YOUR ASSIGNMENT:
What is needed is an exact transcription of the line with "(68, 269) = (110, 233): orange" and all the lines that follow it in the entries below; add nothing else.

DATA FOR THIS TASK:

•••••

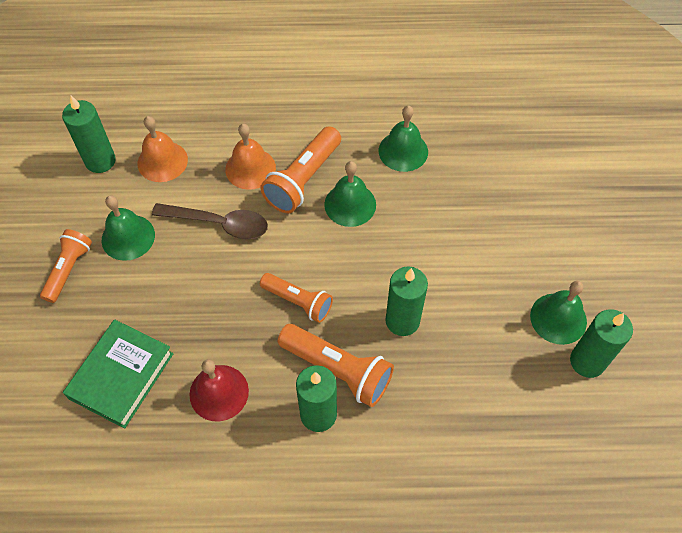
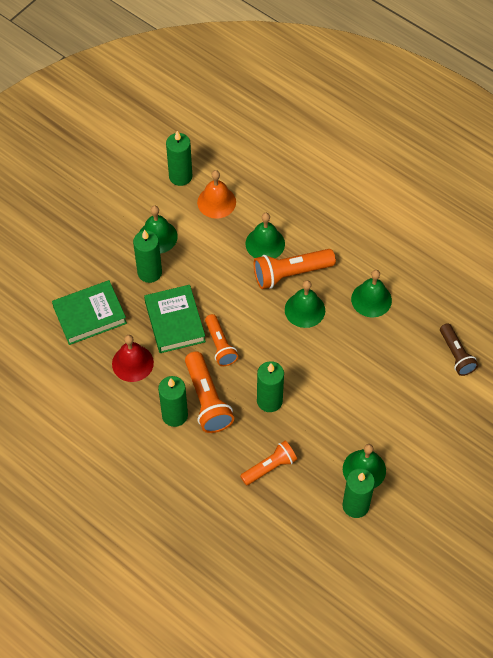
camera: 40 degrees right, 0 degrees up
(68, 269) = (110, 233): orange flashlight -> orange flashlight (270, 467)
(152, 280) = (149, 272): none -> green candle
(219, 223) = (216, 265): brown spoon -> none
(226, 312) = (174, 322): none -> green book
(250, 168) = (265, 243): orange bell -> green bell
(527, 147) = (456, 355): none -> brown flashlight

•••••

RESULT:
(68, 269) = (110, 233): orange flashlight -> orange flashlight (270, 467)
(152, 280) = (149, 272): none -> green candle
(219, 223) = (216, 265): brown spoon -> none
(226, 312) = (174, 322): none -> green book
(250, 168) = (265, 243): orange bell -> green bell
(527, 147) = (456, 355): none -> brown flashlight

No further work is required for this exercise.